[Scene edit records]
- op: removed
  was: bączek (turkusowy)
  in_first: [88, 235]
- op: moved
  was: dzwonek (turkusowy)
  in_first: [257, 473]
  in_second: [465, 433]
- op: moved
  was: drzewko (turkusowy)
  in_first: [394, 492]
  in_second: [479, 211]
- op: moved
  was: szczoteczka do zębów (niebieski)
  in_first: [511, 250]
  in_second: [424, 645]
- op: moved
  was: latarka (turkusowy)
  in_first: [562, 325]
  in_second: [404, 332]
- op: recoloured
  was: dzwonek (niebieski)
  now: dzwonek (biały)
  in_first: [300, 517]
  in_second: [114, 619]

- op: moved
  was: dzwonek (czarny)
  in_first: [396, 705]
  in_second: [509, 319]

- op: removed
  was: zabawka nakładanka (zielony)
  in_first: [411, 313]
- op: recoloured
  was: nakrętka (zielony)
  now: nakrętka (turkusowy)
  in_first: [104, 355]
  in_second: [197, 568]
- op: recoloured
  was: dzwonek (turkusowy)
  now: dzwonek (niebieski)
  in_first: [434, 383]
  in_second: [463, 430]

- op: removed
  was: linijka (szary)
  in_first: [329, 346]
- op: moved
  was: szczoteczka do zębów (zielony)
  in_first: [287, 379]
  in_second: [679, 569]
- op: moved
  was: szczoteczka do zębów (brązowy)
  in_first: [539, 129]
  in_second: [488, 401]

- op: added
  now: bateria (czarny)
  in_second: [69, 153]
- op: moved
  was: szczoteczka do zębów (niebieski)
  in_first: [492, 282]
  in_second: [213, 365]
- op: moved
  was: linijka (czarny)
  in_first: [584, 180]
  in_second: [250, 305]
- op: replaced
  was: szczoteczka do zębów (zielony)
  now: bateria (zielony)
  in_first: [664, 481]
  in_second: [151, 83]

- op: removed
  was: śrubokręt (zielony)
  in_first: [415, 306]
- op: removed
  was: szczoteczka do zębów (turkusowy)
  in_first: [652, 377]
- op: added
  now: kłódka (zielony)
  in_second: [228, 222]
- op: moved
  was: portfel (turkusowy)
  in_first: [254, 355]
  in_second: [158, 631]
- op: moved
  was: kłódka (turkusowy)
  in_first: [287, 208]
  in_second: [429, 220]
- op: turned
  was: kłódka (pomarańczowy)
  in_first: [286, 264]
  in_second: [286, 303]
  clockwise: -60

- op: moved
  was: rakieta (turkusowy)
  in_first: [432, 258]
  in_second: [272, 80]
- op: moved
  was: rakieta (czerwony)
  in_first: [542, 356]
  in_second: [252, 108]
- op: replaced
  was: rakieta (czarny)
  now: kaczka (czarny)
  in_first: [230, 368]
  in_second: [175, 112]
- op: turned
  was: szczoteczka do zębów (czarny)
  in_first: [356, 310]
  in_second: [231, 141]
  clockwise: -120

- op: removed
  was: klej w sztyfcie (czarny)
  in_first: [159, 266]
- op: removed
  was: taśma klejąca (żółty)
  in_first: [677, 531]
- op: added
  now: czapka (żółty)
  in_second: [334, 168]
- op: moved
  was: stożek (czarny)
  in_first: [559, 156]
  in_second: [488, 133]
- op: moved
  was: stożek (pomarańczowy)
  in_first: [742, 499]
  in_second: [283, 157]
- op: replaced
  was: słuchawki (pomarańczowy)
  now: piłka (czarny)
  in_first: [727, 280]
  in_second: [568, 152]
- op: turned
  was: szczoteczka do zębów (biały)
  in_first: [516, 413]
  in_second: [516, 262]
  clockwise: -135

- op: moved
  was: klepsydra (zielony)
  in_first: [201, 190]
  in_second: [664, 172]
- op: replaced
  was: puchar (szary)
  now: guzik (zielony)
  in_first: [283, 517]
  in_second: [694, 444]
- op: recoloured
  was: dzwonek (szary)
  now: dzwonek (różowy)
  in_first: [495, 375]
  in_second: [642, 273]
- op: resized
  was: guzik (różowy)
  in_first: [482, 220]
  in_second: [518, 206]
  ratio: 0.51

**What this task involves:**
Precisely reproduce the lines of the entries, beginning at the first and ending at the one containing "in_first: [300, 517]". Add nothing.

**Answer:**
- op: removed
  was: bączek (turkusowy)
  in_first: [88, 235]
- op: moved
  was: dzwonek (turkusowy)
  in_first: [257, 473]
  in_second: [465, 433]
- op: moved
  was: drzewko (turkusowy)
  in_first: [394, 492]
  in_second: [479, 211]
- op: moved
  was: szczoteczka do zębów (niebieski)
  in_first: [511, 250]
  in_second: [424, 645]
- op: moved
  was: latarka (turkusowy)
  in_first: [562, 325]
  in_second: [404, 332]
- op: recoloured
  was: dzwonek (niebieski)
  now: dzwonek (biały)
  in_first: [300, 517]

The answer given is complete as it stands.